What to produce:
The answer must reproduce all of the data below exactly and contain no images.

*** Data section ***

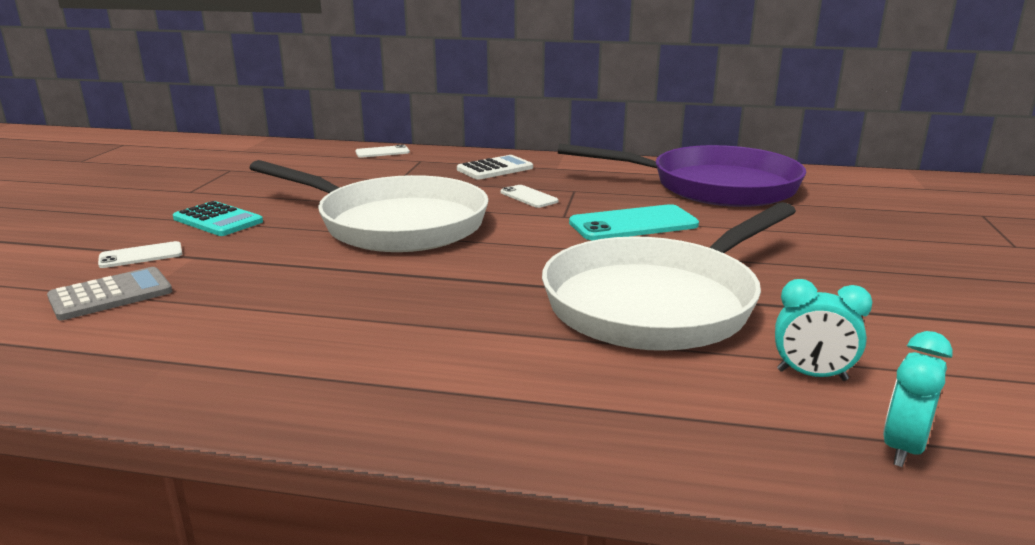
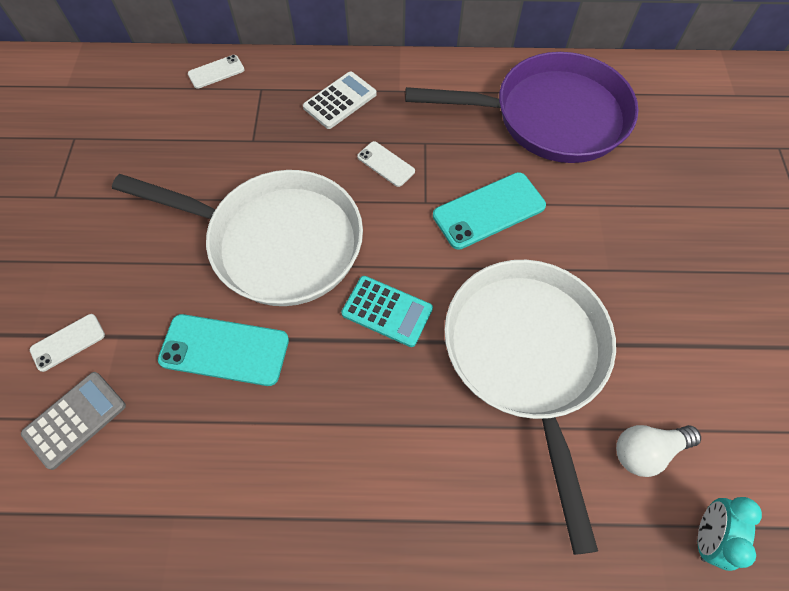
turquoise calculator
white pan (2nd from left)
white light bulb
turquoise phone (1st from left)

***

Expected output:
turquoise calculator
white pan (2nd from left)
white light bulb
turquoise phone (1st from left)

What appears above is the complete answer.